Given data Block Start

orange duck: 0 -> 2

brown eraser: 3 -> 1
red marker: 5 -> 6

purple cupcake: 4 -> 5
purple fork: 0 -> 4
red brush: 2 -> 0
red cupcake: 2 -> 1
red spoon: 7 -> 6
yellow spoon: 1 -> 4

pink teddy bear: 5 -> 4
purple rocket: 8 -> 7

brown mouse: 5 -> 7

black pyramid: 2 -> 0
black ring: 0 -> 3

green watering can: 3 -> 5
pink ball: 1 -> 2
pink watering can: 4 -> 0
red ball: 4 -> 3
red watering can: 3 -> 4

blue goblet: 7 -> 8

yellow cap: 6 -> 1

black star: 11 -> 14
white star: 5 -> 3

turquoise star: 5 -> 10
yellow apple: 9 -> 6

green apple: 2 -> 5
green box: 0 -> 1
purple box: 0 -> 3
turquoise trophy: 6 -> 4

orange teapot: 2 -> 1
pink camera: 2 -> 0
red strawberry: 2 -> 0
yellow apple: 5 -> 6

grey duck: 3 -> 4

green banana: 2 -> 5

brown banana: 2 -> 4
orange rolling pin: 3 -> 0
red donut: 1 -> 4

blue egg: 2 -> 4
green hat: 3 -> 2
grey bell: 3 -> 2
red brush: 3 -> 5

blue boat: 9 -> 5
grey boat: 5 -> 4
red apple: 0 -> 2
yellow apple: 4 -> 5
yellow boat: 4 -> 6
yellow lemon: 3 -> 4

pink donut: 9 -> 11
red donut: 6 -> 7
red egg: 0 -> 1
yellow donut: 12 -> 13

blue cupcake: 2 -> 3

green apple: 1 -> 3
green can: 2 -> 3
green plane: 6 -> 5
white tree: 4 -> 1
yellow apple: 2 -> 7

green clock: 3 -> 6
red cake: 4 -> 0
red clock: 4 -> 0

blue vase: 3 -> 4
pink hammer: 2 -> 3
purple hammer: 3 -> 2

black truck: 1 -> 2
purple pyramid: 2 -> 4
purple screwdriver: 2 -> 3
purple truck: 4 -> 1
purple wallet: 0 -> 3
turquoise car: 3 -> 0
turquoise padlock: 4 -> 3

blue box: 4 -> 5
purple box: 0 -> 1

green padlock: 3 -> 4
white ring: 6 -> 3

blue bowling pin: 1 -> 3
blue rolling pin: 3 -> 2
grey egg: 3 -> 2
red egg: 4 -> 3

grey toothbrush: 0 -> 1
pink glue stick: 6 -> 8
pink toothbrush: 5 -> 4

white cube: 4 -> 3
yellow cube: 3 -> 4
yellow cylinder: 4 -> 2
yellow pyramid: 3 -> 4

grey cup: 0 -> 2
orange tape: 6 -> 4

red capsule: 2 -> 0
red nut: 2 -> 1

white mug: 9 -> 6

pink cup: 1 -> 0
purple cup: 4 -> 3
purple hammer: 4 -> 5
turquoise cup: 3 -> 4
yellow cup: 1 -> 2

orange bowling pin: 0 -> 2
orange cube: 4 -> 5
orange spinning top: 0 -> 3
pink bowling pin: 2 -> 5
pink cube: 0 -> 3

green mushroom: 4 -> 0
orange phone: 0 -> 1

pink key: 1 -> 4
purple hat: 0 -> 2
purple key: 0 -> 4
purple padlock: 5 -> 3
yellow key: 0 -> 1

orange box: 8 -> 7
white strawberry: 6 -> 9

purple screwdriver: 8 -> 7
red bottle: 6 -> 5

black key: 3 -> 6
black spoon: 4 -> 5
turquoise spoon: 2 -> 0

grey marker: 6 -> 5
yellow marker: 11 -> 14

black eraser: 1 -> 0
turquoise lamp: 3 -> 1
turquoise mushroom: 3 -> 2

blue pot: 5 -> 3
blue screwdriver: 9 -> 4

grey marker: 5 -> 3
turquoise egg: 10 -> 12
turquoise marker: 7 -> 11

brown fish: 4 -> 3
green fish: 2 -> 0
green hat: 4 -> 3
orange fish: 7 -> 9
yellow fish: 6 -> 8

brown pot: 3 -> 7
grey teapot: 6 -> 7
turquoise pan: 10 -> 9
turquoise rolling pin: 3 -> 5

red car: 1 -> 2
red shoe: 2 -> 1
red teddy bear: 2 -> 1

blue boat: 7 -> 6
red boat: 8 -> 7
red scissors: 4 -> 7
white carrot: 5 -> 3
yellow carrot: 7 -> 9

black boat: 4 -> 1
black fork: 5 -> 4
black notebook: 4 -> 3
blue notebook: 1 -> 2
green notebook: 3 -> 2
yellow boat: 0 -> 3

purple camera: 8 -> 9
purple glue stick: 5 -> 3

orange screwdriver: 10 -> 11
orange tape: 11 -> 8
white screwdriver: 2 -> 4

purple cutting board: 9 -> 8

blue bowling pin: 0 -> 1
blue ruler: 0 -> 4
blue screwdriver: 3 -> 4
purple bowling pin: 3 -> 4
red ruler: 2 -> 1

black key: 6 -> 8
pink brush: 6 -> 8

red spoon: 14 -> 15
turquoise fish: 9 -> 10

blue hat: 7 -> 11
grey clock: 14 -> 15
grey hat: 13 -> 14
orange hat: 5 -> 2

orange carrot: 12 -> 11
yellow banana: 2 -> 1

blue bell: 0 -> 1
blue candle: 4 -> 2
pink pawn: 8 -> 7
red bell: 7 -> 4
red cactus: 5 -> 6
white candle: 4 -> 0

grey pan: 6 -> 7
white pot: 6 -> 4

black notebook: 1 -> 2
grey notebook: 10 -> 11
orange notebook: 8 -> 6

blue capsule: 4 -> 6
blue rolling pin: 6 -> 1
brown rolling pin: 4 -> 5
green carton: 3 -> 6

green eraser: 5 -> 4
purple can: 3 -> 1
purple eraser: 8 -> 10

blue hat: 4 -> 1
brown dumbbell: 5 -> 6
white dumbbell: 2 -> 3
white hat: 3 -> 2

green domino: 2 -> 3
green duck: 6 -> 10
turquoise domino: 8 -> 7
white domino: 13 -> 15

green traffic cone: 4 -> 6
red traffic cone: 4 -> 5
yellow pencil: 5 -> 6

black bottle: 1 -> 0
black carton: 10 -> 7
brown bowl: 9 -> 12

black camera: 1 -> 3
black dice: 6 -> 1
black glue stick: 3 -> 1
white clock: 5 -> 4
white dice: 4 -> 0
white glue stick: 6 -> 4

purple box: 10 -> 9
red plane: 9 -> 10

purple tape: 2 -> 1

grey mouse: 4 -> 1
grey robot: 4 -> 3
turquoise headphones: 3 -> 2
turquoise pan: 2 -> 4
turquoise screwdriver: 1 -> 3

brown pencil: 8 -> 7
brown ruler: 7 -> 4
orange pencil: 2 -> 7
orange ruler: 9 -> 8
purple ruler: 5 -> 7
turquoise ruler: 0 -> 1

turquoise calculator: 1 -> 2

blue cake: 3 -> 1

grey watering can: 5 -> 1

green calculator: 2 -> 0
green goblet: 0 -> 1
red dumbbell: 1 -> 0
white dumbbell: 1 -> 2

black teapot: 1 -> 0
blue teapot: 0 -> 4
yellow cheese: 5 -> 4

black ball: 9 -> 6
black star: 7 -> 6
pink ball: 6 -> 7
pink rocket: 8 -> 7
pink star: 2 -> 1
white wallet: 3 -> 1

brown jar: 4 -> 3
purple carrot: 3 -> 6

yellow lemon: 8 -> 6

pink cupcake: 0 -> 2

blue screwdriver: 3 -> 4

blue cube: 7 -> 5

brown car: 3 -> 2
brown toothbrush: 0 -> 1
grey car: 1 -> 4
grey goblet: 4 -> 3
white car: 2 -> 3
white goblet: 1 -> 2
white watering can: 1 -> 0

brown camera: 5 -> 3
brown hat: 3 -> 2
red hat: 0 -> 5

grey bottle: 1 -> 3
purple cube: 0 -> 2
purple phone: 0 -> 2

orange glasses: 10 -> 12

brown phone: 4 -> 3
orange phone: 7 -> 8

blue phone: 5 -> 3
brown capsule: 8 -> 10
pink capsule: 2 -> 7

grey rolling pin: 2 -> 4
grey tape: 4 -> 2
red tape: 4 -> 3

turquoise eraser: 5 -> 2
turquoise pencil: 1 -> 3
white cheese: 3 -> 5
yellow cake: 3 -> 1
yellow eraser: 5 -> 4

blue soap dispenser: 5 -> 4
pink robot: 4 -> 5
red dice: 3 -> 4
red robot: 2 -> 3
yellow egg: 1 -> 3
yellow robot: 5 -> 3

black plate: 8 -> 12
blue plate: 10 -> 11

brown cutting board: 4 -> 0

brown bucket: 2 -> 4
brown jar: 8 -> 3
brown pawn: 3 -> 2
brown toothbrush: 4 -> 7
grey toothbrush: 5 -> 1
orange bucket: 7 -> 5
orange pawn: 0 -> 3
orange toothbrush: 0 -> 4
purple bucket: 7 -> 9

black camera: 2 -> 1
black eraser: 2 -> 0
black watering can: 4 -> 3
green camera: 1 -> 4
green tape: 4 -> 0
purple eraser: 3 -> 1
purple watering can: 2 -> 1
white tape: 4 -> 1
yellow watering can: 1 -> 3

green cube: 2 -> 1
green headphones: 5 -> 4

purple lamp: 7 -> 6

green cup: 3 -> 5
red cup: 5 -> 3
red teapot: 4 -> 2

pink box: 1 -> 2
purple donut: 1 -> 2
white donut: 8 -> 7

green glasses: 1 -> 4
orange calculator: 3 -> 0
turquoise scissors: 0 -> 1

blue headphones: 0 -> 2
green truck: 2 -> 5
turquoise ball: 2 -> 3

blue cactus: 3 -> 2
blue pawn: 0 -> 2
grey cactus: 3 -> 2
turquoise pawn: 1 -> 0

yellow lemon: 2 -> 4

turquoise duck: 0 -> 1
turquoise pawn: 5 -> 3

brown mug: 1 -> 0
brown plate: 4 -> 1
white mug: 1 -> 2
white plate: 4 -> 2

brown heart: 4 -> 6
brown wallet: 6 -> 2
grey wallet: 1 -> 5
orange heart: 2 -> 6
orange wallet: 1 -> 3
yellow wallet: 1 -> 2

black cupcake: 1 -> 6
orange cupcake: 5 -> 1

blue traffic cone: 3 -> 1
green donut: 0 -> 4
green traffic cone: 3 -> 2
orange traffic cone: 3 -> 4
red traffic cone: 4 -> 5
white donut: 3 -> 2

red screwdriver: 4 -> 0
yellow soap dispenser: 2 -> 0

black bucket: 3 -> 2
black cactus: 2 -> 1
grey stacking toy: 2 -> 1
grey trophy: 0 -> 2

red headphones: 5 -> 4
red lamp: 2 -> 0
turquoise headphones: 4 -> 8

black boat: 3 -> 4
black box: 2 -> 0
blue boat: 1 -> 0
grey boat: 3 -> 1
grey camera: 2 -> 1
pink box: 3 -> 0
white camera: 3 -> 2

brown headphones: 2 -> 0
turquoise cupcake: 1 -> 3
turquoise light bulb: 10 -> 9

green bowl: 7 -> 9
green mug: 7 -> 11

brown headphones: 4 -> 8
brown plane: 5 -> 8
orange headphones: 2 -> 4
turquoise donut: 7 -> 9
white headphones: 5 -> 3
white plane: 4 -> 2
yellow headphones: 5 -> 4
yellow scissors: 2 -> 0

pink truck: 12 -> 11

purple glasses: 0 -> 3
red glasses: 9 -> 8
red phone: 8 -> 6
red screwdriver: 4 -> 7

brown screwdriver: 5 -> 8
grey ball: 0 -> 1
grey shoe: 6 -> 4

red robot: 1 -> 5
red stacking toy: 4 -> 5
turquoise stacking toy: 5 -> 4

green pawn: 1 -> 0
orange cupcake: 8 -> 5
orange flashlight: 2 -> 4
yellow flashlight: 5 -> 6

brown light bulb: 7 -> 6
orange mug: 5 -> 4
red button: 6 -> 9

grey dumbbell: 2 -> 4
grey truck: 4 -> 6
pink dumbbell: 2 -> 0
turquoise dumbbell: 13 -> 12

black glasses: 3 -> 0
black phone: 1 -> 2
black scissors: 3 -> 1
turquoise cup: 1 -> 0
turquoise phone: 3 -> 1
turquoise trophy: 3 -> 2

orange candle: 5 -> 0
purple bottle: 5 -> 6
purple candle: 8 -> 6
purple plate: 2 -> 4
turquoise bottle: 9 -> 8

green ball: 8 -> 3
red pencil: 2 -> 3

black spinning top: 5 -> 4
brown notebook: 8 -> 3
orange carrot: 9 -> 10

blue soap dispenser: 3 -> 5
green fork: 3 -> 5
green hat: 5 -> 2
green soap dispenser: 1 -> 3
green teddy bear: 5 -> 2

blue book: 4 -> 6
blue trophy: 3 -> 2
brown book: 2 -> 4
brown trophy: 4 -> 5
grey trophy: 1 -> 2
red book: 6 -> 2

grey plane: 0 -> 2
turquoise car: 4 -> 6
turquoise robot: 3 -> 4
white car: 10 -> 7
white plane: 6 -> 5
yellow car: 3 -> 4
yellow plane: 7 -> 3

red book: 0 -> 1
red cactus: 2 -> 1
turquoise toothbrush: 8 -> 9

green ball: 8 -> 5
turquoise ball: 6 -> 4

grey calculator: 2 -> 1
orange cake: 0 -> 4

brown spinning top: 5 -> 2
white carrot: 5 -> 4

Given data Block End

[What you are asked to do]
Taking the entries above, restate exactly those lines that fall between the line with "red hat: 0 -> 5" and the line with "purple donut: 1 -> 2", keeping both of those lines too.

[Reply]
red hat: 0 -> 5

grey bottle: 1 -> 3
purple cube: 0 -> 2
purple phone: 0 -> 2

orange glasses: 10 -> 12

brown phone: 4 -> 3
orange phone: 7 -> 8

blue phone: 5 -> 3
brown capsule: 8 -> 10
pink capsule: 2 -> 7

grey rolling pin: 2 -> 4
grey tape: 4 -> 2
red tape: 4 -> 3

turquoise eraser: 5 -> 2
turquoise pencil: 1 -> 3
white cheese: 3 -> 5
yellow cake: 3 -> 1
yellow eraser: 5 -> 4

blue soap dispenser: 5 -> 4
pink robot: 4 -> 5
red dice: 3 -> 4
red robot: 2 -> 3
yellow egg: 1 -> 3
yellow robot: 5 -> 3

black plate: 8 -> 12
blue plate: 10 -> 11

brown cutting board: 4 -> 0

brown bucket: 2 -> 4
brown jar: 8 -> 3
brown pawn: 3 -> 2
brown toothbrush: 4 -> 7
grey toothbrush: 5 -> 1
orange bucket: 7 -> 5
orange pawn: 0 -> 3
orange toothbrush: 0 -> 4
purple bucket: 7 -> 9

black camera: 2 -> 1
black eraser: 2 -> 0
black watering can: 4 -> 3
green camera: 1 -> 4
green tape: 4 -> 0
purple eraser: 3 -> 1
purple watering can: 2 -> 1
white tape: 4 -> 1
yellow watering can: 1 -> 3

green cube: 2 -> 1
green headphones: 5 -> 4

purple lamp: 7 -> 6

green cup: 3 -> 5
red cup: 5 -> 3
red teapot: 4 -> 2

pink box: 1 -> 2
purple donut: 1 -> 2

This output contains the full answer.